== Record excerpts ==
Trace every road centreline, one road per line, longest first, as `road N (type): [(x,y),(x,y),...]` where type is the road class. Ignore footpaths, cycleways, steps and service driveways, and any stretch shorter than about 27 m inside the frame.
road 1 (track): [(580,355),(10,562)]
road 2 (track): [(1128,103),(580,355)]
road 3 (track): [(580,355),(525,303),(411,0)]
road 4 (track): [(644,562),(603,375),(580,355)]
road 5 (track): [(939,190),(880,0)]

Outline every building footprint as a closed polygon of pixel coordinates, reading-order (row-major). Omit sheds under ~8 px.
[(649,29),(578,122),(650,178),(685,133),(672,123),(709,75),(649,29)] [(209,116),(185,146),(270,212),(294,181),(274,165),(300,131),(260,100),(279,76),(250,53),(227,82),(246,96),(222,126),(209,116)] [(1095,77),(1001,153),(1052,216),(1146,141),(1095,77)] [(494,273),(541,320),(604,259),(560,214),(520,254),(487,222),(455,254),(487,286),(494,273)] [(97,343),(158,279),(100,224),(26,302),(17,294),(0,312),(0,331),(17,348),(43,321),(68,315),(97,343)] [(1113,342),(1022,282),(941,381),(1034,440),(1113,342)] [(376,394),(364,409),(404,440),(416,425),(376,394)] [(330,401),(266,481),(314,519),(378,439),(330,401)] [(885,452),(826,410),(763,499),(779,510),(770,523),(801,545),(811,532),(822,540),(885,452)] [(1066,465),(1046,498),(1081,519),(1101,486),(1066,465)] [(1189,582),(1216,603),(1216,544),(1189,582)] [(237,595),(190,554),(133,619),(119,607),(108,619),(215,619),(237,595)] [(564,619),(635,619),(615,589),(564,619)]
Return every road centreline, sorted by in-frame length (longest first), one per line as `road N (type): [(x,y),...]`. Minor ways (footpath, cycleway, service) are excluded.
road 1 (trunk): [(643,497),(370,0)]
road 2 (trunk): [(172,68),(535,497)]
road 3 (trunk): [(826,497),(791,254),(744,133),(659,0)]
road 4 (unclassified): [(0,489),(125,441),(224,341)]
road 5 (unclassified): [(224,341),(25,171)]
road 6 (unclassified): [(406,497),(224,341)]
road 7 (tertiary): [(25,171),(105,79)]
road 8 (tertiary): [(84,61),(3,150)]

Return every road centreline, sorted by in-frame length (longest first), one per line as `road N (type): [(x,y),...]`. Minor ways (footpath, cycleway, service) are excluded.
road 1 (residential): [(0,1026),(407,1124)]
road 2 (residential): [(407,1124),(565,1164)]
===
Instructions to follow: Restate each line of the records above without any deviation.

Result for this task:
Trace every road centreline, one road per line, longest first, as `road N (type): [(x,y),(x,y),...]` where type is the road class. Ignore footpaths, cycleways, steps and service driveways, and any stretch shorter than about 27 m inside the frame.
road 1 (track): [(580,355),(10,562)]
road 2 (track): [(1128,103),(580,355)]
road 3 (track): [(580,355),(525,303),(411,0)]
road 4 (track): [(644,562),(603,375),(580,355)]
road 5 (track): [(939,190),(880,0)]

Outline every building footprint as a closed polygon of pixel coordinates, reading-order (row-major). Omit sheds under ~8 px.
[(649,29),(578,122),(650,178),(685,133),(672,123),(709,75),(649,29)] [(209,116),(185,146),(270,212),(294,181),(274,165),(300,131),(260,100),(279,76),(250,53),(227,82),(246,96),(222,126),(209,116)] [(1095,77),(1001,153),(1052,216),(1146,141),(1095,77)] [(494,273),(541,320),(604,259),(560,214),(520,254),(487,222),(455,254),(487,286),(494,273)] [(97,343),(158,279),(100,224),(26,302),(17,294),(0,312),(0,331),(17,348),(43,321),(68,315),(97,343)] [(1113,342),(1022,282),(941,381),(1034,440),(1113,342)] [(376,394),(364,409),(404,440),(416,425),(376,394)] [(330,401),(266,481),(314,519),(378,439),(330,401)] [(885,452),(826,410),(763,499),(779,510),(770,523),(801,545),(811,532),(822,540),(885,452)] [(1066,465),(1046,498),(1081,519),(1101,486),(1066,465)] [(1189,582),(1216,603),(1216,544),(1189,582)] [(237,595),(190,554),(133,619),(119,607),(108,619),(215,619),(237,595)] [(564,619),(635,619),(615,589),(564,619)]
Return every road centreline, sorted by in-frame length (longest first), one per line as `road N (type): [(x,y),...]`. Minor ways (footpath, cycleway, service) are excluded.
road 1 (trunk): [(643,497),(370,0)]
road 2 (trunk): [(172,68),(535,497)]
road 3 (trunk): [(826,497),(791,254),(744,133),(659,0)]
road 4 (unclassified): [(0,489),(125,441),(224,341)]
road 5 (unclassified): [(224,341),(25,171)]
road 6 (unclassified): [(406,497),(224,341)]
road 7 (tertiary): [(25,171),(105,79)]
road 8 (tertiary): [(84,61),(3,150)]

Return every road centreline, sorted by in-frame length (longest first), one per line as `road N (type): [(x,y),...]`. Minor ways (footpath, cycleway, service) are excluded.
road 1 (residential): [(0,1026),(407,1124)]
road 2 (residential): [(407,1124),(565,1164)]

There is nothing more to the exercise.